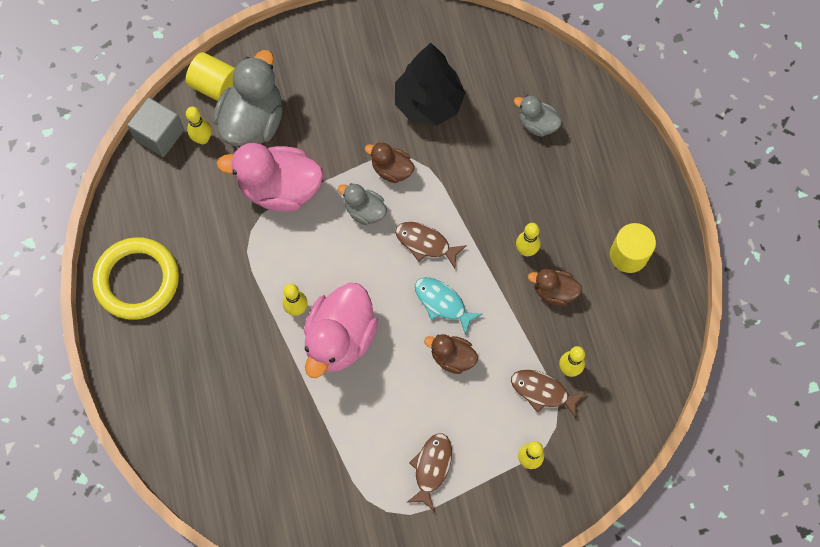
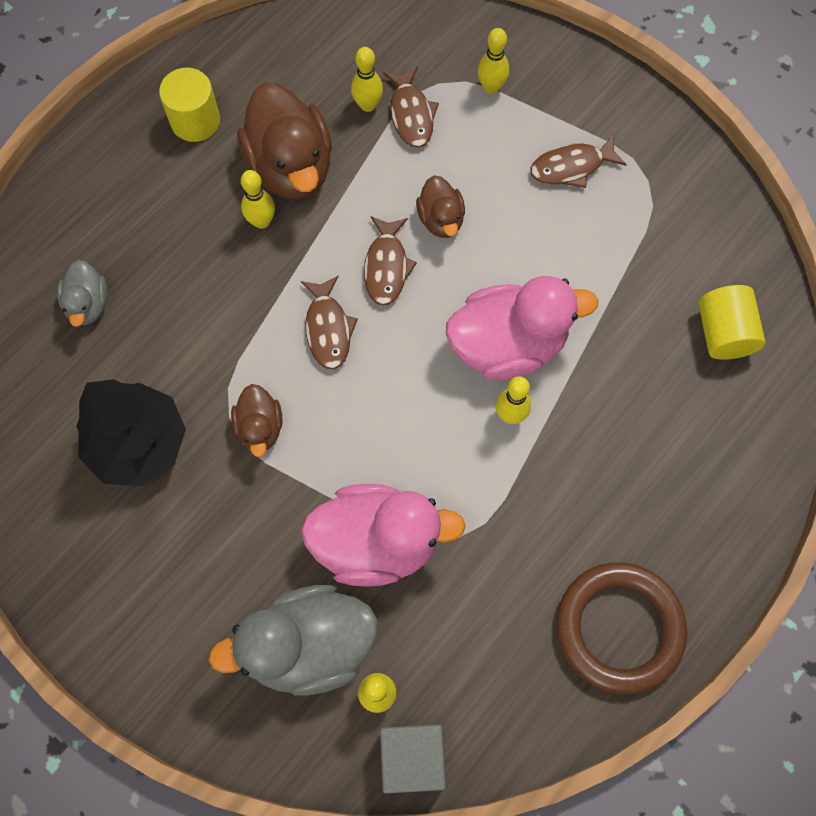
camera: 125 degrees left, 0 degrees up
(137, 280) = (619, 628): yellow ring -> brown ring
(215, 86) = (290, 738): yellow cylinder -> yellow cylinder (723, 333)
(280, 189) = (377, 542): pink duck -> pink duck turned 60 degrees counterclockwise
(365, 211) = (335, 422): grey duck -> none
(442, 303) = (386, 267): turquoise fish -> brown fish
(554, 291) = (291, 166): brown duck -> brown duck, size x1.91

━━━

Try it =
Would you return all of the entries unchanged while omitting the images?

Written response =
camera: 125 degrees left, 0 degrees up
(137, 280) = (619, 628): yellow ring -> brown ring
(215, 86) = (290, 738): yellow cylinder -> yellow cylinder (723, 333)
(280, 189) = (377, 542): pink duck -> pink duck turned 60 degrees counterclockwise
(365, 211) = (335, 422): grey duck -> none
(442, 303) = (386, 267): turquoise fish -> brown fish
(554, 291) = (291, 166): brown duck -> brown duck, size x1.91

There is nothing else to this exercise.